## Listed records
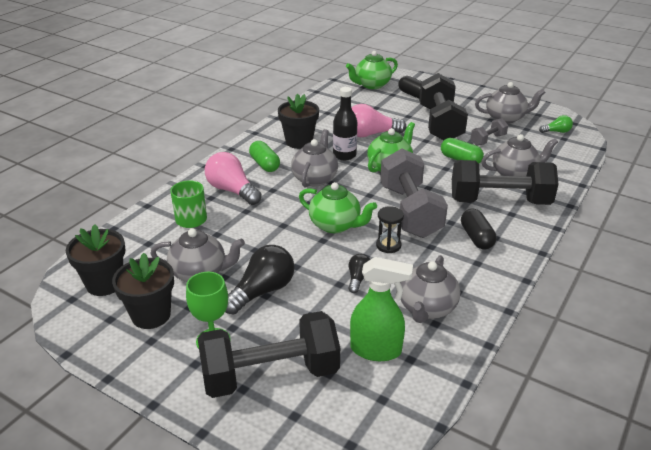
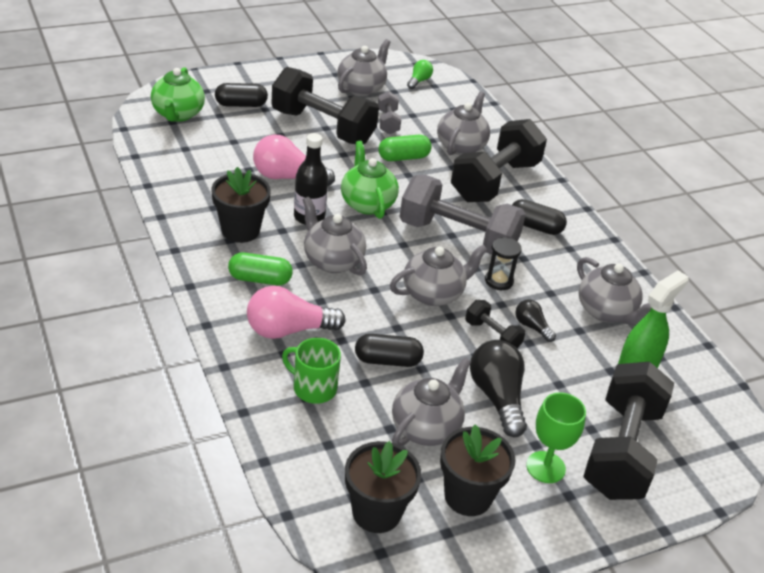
camera: 60 degrees left, 5 degrees up
green teapot [299,182,377,233] -> grey teapot [390,245,488,306]
pink light bulb [351,104,406,137] -> pink light bulb turned 75 degrees clockwise [253,134,335,186]
none -> black capsule [355,334,424,367]
none -> black dumbbell [465,300,525,348]

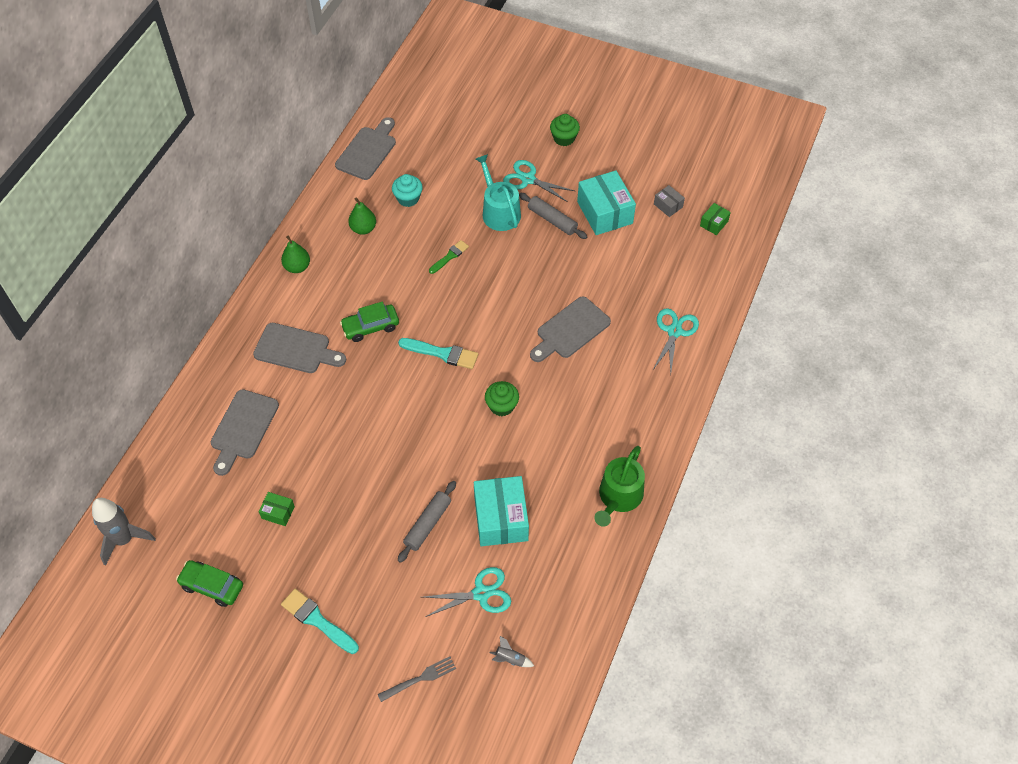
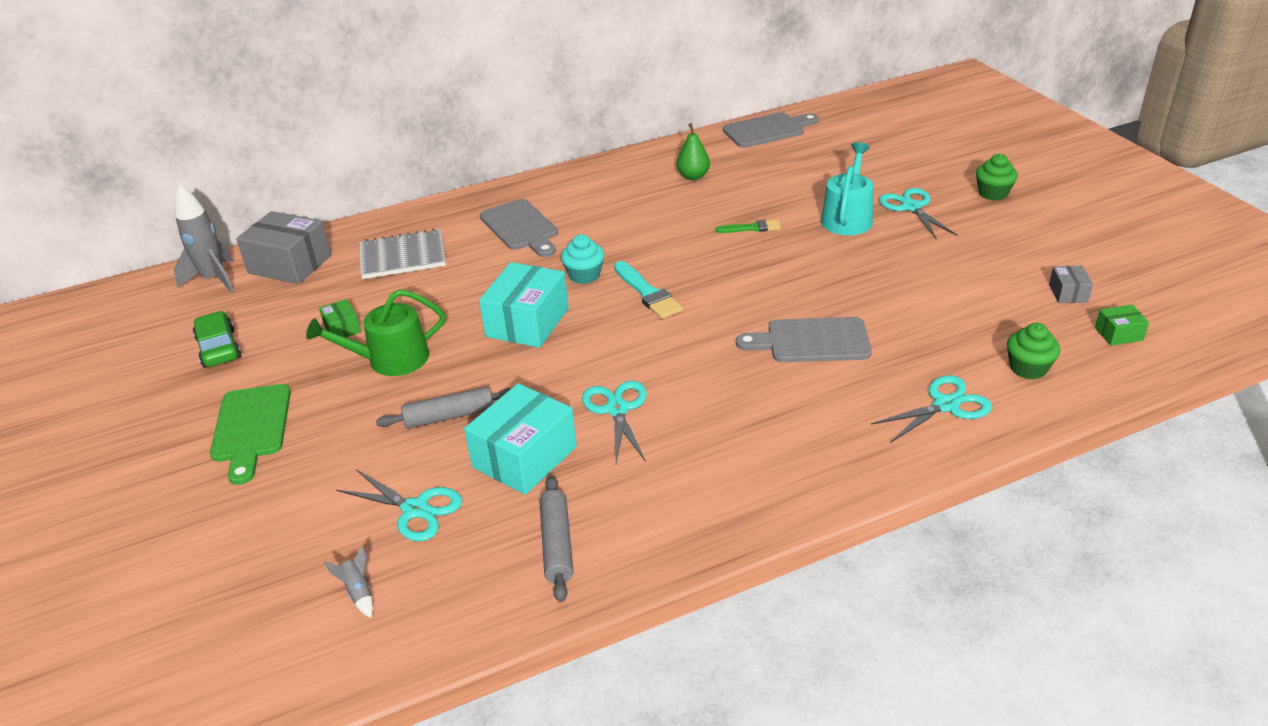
camera: 45 degrees right, 20 degrees down
grey cutting board [211,389,279,476] -> grey notebook [359,229,446,279]
green pear [281,236,310,273] -> none
turquoise brush [281,589,359,654] -> green cutting board [210,384,291,485]
green car [340,302,399,342] -> none
grey fork [378,656,456,702] -> none
turquoise cupcake [392,174,423,207] -> turquoise cupcake moved to [561,234,604,284]
green cupcake [485,381,519,416] -> green cupcake moved to [1007,323,1060,380]
grey rolling pin [519,193,588,239] -> grey rolling pin moved to [540,476,573,602]
turquoise box [577,170,636,235] -> turquoise box moved to [479,262,569,348]
green watering can [594,446,645,527] -> green watering can moved to [306,289,445,376]
none -> grey box [236,211,331,284]
none -> turquoise scissors [582,381,647,463]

## Task details
Every entry, exactly as written: transcribe it, passing over any pictures.

## Task answer
camera: 60 degrees left, 5 degrees up
green teapot [299,182,377,233] -> grey teapot [390,245,488,306]
pink light bulb [351,104,406,137] -> pink light bulb turned 75 degrees clockwise [253,134,335,186]
none -> black capsule [355,334,424,367]
none -> black dumbbell [465,300,525,348]

camera: 45 degrees right, 20 degrees down
grey cutting board [211,389,279,476] -> grey notebook [359,229,446,279]
green pear [281,236,310,273] -> none
turquoise brush [281,589,359,654] -> green cutting board [210,384,291,485]
green car [340,302,399,342] -> none
grey fork [378,656,456,702] -> none
turquoise cupcake [392,174,423,207] -> turquoise cupcake moved to [561,234,604,284]
green cupcake [485,381,519,416] -> green cupcake moved to [1007,323,1060,380]
grey rolling pin [519,193,588,239] -> grey rolling pin moved to [540,476,573,602]
turquoise box [577,170,636,235] -> turquoise box moved to [479,262,569,348]
green watering can [594,446,645,527] -> green watering can moved to [306,289,445,376]
none -> grey box [236,211,331,284]
none -> turquoise scissors [582,381,647,463]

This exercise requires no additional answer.